ENTRIES SUPPLIED:
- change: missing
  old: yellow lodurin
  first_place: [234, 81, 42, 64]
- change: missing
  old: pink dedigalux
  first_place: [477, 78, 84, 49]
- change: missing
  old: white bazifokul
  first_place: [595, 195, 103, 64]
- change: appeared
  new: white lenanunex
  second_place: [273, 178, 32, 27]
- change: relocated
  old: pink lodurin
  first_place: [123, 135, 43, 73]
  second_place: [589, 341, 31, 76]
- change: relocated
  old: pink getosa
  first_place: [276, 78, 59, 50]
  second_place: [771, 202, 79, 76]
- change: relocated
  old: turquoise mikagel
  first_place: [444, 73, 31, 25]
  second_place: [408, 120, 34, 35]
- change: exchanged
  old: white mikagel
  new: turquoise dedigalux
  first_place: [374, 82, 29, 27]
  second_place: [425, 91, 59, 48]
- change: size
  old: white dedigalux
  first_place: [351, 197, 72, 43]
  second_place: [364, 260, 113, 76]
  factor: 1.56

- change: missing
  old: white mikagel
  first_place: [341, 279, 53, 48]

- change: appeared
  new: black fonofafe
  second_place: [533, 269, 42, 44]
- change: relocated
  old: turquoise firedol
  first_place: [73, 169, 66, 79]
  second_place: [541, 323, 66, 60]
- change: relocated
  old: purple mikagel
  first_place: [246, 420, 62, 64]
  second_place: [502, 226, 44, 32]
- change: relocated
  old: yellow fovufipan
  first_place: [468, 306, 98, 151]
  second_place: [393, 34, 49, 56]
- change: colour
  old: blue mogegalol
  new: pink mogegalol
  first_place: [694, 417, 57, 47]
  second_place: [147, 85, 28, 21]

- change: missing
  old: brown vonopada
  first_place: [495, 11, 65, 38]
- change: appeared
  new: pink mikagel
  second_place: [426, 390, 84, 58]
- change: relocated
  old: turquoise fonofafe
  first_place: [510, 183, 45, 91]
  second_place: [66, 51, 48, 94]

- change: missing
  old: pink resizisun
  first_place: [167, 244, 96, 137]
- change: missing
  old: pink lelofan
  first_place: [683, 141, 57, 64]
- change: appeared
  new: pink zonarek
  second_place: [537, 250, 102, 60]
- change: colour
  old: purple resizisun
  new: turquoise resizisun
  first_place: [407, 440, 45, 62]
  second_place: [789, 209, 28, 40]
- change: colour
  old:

AIM OF THE EXERCISE: Above are the entries. Output exactly the lines beginning with the line that has "old: pink dedigalux" and ending with the line that has "second_place: [364, 260, 113, 76]".

ANSWER:
  old: pink dedigalux
  first_place: [477, 78, 84, 49]
- change: missing
  old: white bazifokul
  first_place: [595, 195, 103, 64]
- change: appeared
  new: white lenanunex
  second_place: [273, 178, 32, 27]
- change: relocated
  old: pink lodurin
  first_place: [123, 135, 43, 73]
  second_place: [589, 341, 31, 76]
- change: relocated
  old: pink getosa
  first_place: [276, 78, 59, 50]
  second_place: [771, 202, 79, 76]
- change: relocated
  old: turquoise mikagel
  first_place: [444, 73, 31, 25]
  second_place: [408, 120, 34, 35]
- change: exchanged
  old: white mikagel
  new: turquoise dedigalux
  first_place: [374, 82, 29, 27]
  second_place: [425, 91, 59, 48]
- change: size
  old: white dedigalux
  first_place: [351, 197, 72, 43]
  second_place: [364, 260, 113, 76]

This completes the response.